ACTIVITY:
Print every entry word for word, but omit the pictures.

SUPPLIED MATERIAL:
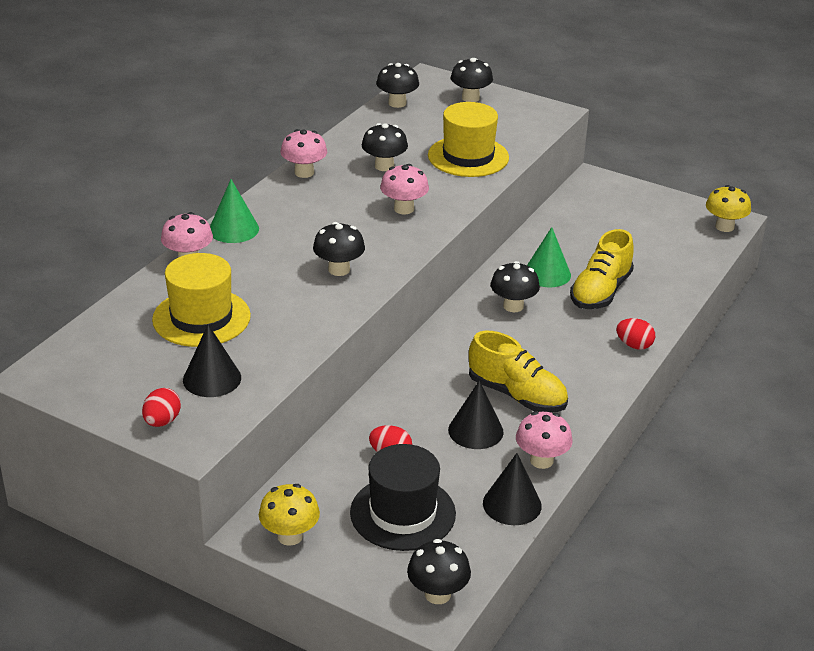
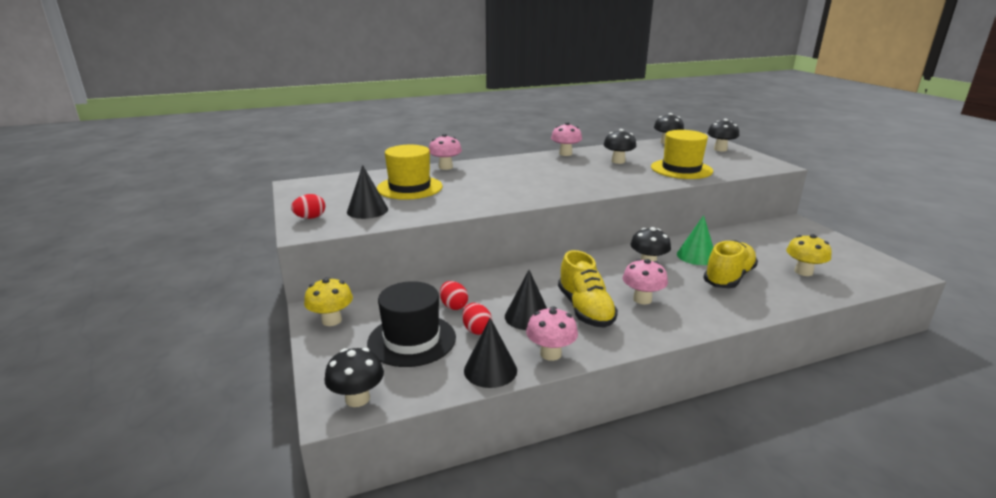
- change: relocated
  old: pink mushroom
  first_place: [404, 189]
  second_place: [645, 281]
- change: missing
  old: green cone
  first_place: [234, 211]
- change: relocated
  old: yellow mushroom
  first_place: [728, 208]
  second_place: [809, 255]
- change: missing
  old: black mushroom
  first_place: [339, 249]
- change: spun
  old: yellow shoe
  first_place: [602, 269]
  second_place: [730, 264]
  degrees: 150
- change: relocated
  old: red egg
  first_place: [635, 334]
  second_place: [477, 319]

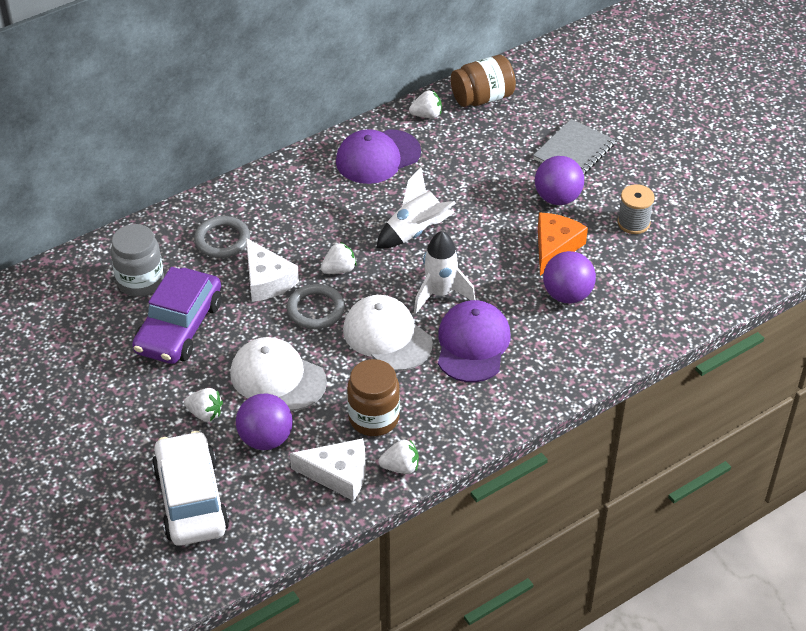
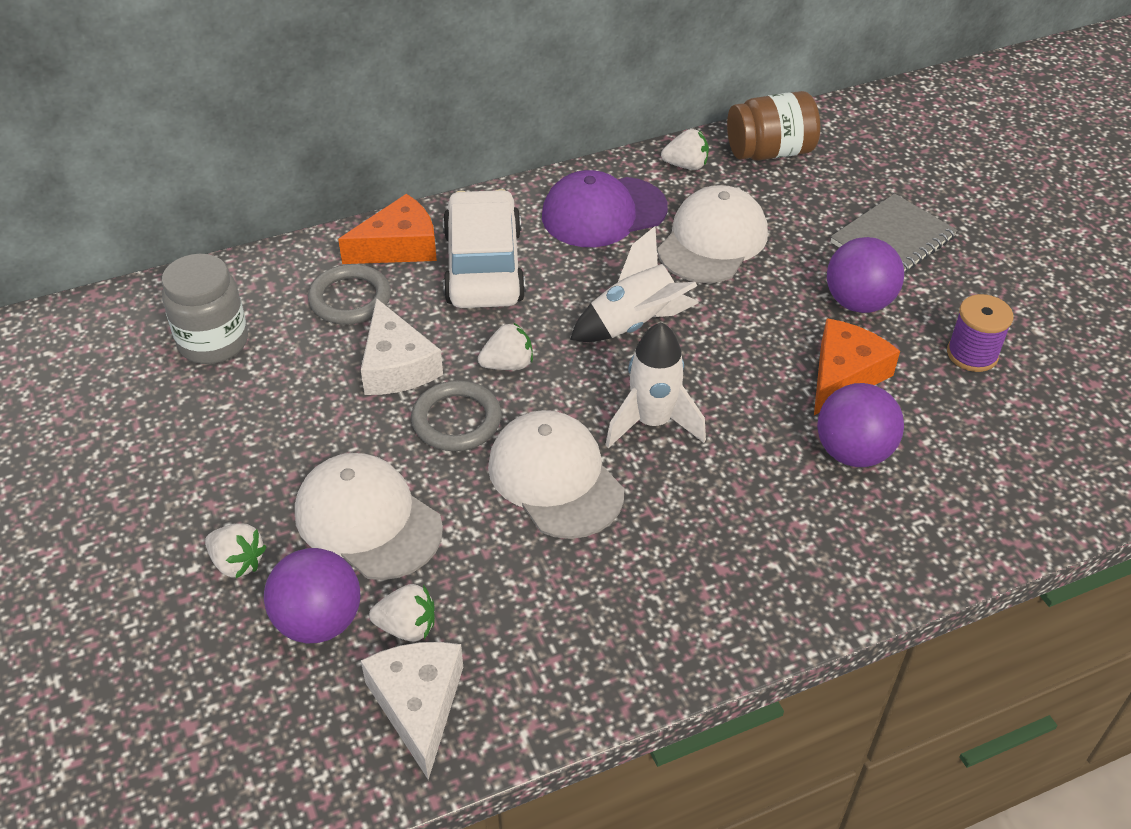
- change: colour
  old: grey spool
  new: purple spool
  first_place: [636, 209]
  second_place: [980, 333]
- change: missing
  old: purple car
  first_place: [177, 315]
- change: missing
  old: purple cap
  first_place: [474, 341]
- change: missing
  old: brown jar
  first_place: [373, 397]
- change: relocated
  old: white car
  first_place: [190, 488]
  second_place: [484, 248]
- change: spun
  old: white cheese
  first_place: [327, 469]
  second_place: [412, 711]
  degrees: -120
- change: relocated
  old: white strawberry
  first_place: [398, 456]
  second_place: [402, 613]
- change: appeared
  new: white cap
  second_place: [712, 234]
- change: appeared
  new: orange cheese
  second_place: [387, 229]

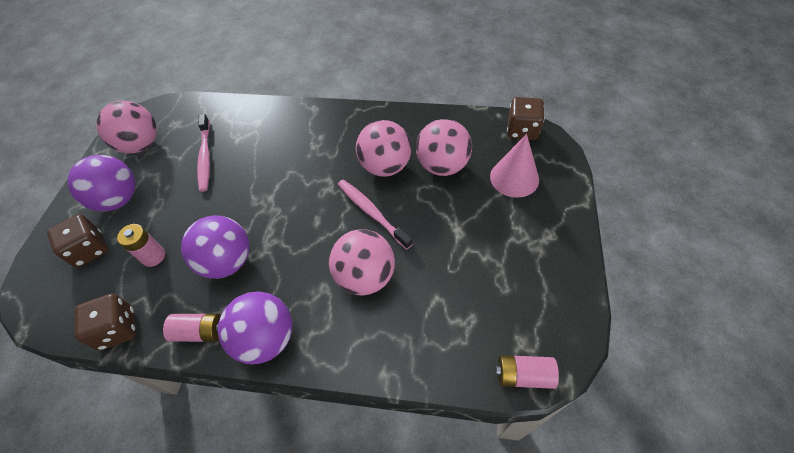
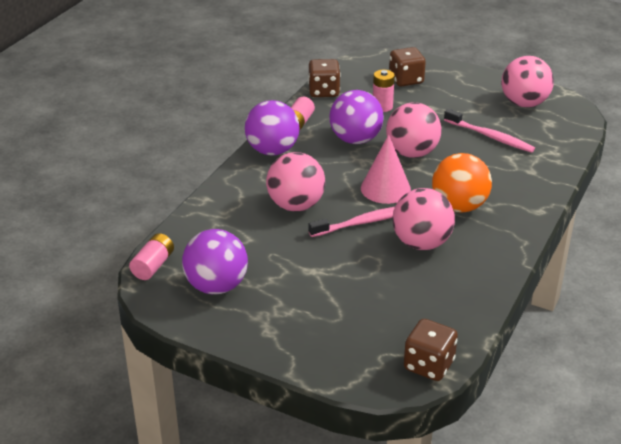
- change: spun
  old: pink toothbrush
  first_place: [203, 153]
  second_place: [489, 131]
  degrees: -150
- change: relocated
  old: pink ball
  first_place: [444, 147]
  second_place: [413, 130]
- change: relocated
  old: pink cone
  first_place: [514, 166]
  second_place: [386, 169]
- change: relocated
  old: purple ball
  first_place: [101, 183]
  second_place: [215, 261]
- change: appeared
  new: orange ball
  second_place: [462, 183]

TASK RESPONSE:
- change: relocated
  old: pink mushroom
  first_place: [404, 189]
  second_place: [645, 281]
- change: missing
  old: green cone
  first_place: [234, 211]
- change: relocated
  old: yellow mushroom
  first_place: [728, 208]
  second_place: [809, 255]
- change: missing
  old: black mushroom
  first_place: [339, 249]
- change: spun
  old: yellow shoe
  first_place: [602, 269]
  second_place: [730, 264]
  degrees: 150
- change: relocated
  old: red egg
  first_place: [635, 334]
  second_place: [477, 319]

- change: colour
  old: grey spool
  new: purple spool
  first_place: [636, 209]
  second_place: [980, 333]
- change: missing
  old: purple car
  first_place: [177, 315]
- change: missing
  old: purple cap
  first_place: [474, 341]
- change: missing
  old: brown jar
  first_place: [373, 397]
- change: relocated
  old: white car
  first_place: [190, 488]
  second_place: [484, 248]
- change: spun
  old: white cheese
  first_place: [327, 469]
  second_place: [412, 711]
  degrees: -120
- change: relocated
  old: white strawberry
  first_place: [398, 456]
  second_place: [402, 613]
- change: appeared
  new: white cap
  second_place: [712, 234]
- change: appeared
  new: orange cheese
  second_place: [387, 229]

- change: spun
  old: pink toothbrush
  first_place: [203, 153]
  second_place: [489, 131]
  degrees: -150
- change: relocated
  old: pink ball
  first_place: [444, 147]
  second_place: [413, 130]
- change: relocated
  old: pink cone
  first_place: [514, 166]
  second_place: [386, 169]
- change: relocated
  old: purple ball
  first_place: [101, 183]
  second_place: [215, 261]
- change: appeared
  new: orange ball
  second_place: [462, 183]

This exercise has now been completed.